### Directions for this task:
Look through the listing below and report every line that contains "scrolled".

### Extracted records:
---+---
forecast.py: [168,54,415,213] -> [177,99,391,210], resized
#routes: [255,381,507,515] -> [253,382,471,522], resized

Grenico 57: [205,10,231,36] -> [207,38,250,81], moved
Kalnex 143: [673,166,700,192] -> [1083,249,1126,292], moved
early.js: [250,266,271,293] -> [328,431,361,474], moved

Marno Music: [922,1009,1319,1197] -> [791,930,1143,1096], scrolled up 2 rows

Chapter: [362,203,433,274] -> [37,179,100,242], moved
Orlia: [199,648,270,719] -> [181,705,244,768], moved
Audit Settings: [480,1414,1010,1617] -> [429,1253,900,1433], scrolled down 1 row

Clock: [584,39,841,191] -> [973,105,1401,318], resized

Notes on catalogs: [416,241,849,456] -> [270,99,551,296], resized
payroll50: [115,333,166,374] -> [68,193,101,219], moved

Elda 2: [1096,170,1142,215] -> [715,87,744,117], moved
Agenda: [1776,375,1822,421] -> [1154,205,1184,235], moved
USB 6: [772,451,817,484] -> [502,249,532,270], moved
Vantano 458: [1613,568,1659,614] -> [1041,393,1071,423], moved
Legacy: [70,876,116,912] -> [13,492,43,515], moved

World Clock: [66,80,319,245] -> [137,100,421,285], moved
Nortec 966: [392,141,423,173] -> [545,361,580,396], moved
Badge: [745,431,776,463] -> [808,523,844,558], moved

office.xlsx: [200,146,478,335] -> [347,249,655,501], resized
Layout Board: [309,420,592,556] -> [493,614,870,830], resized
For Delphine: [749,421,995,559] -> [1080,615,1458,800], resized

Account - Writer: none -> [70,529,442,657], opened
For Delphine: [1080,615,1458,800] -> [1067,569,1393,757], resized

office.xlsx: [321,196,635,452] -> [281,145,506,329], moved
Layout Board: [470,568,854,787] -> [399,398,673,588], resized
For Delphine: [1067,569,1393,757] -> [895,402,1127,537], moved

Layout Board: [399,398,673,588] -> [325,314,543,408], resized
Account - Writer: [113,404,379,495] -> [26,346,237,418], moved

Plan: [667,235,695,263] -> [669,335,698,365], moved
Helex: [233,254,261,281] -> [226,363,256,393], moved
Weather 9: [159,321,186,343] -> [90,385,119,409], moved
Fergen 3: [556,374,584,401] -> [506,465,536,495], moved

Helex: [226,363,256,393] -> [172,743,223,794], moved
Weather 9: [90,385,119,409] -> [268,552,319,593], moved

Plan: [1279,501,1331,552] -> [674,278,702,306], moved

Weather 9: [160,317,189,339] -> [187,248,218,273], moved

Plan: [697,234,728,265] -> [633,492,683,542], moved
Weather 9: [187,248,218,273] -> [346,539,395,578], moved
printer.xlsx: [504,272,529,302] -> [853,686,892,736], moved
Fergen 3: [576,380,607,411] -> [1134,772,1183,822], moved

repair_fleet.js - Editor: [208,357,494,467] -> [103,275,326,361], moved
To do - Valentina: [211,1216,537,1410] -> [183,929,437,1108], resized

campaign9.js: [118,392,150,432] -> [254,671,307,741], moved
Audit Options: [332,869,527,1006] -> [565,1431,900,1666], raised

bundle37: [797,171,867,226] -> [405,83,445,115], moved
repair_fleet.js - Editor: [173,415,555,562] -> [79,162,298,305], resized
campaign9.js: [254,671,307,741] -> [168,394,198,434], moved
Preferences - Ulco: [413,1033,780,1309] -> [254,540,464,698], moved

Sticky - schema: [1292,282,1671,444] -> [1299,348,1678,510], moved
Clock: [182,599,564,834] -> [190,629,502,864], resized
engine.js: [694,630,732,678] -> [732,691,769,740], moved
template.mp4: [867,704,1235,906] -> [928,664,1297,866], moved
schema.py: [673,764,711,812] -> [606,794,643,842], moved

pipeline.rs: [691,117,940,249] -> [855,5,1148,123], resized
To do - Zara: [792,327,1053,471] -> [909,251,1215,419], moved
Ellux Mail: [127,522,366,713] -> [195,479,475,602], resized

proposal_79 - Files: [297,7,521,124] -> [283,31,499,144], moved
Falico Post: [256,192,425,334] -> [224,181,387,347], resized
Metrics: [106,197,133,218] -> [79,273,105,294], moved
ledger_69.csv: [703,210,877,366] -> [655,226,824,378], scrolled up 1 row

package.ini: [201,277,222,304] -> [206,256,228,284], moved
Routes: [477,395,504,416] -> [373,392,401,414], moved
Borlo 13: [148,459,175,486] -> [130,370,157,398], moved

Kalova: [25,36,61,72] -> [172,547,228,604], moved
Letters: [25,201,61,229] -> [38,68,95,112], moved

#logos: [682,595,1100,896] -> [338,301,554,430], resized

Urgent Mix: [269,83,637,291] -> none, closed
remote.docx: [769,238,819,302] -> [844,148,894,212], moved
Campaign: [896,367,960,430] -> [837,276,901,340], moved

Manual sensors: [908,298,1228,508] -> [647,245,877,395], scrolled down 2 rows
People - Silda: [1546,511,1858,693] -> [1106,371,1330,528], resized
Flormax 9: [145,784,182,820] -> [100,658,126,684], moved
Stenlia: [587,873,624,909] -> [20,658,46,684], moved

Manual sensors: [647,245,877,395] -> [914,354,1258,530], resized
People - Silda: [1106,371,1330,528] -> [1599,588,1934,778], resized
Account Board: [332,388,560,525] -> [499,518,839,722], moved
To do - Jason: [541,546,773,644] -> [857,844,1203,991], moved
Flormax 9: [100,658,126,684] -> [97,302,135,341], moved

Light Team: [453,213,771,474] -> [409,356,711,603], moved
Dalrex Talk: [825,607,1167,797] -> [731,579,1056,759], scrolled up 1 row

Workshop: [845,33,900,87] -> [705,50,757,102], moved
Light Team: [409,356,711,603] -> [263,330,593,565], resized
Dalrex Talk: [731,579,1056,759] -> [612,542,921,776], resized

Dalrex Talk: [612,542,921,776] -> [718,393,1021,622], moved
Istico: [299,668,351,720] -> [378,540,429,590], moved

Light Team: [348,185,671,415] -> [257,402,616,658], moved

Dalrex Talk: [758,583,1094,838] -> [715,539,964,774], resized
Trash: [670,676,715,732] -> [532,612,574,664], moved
---+---
### Written response:
Marno Music: [922,1009,1319,1197] -> [791,930,1143,1096], scrolled up 2 rows
Audit Settings: [480,1414,1010,1617] -> [429,1253,900,1433], scrolled down 1 row
ledger_69.csv: [703,210,877,366] -> [655,226,824,378], scrolled up 1 row
Manual sensors: [908,298,1228,508] -> [647,245,877,395], scrolled down 2 rows
Dalrex Talk: [825,607,1167,797] -> [731,579,1056,759], scrolled up 1 row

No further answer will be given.